Data section:

= Beginning of Section =

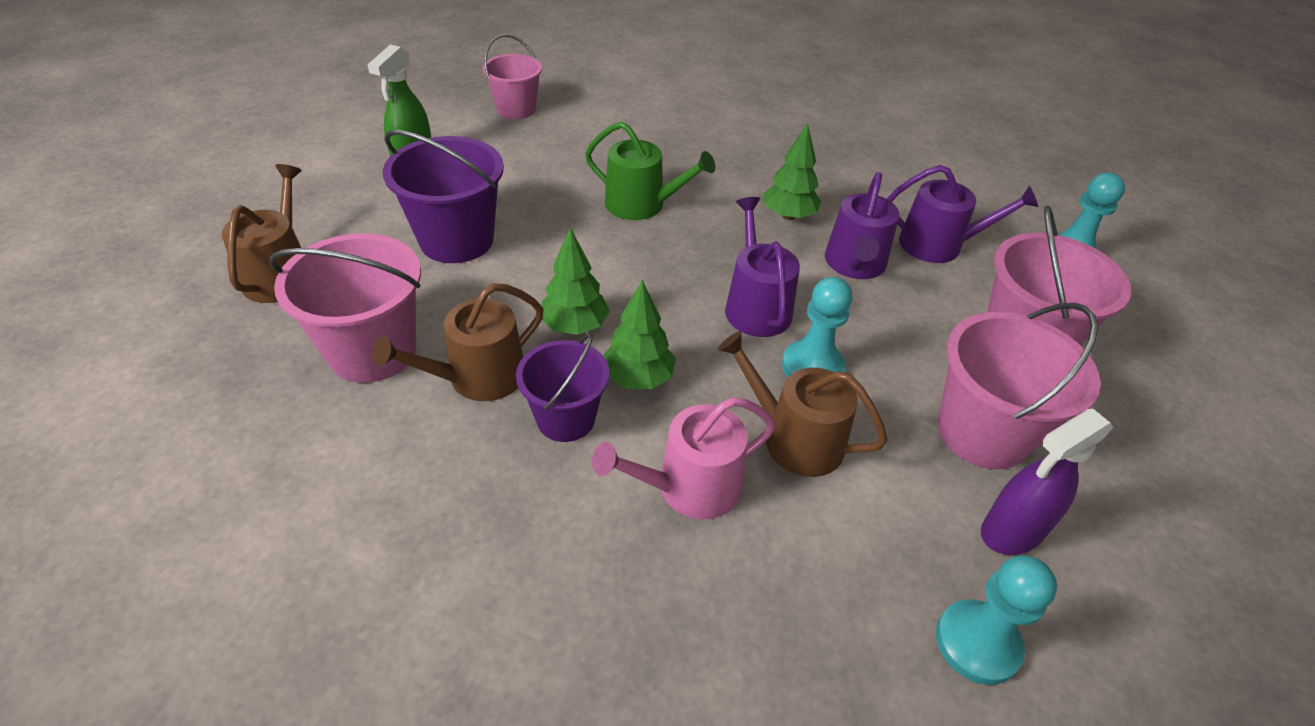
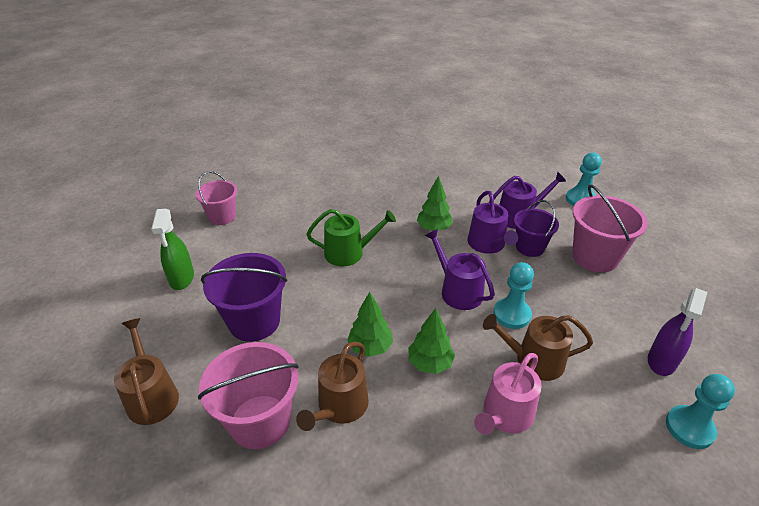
camera: 25 degrees left, 5 degrees down
(565, 419) = (410, 408): purple bucket -> purple bucket (530, 247)
(982, 433) = (613, 314): pink bucket -> none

= End of Section =

Task prompt:
A single number is required: the count of lines in the data above that include the word "bucket".

Solution below:
2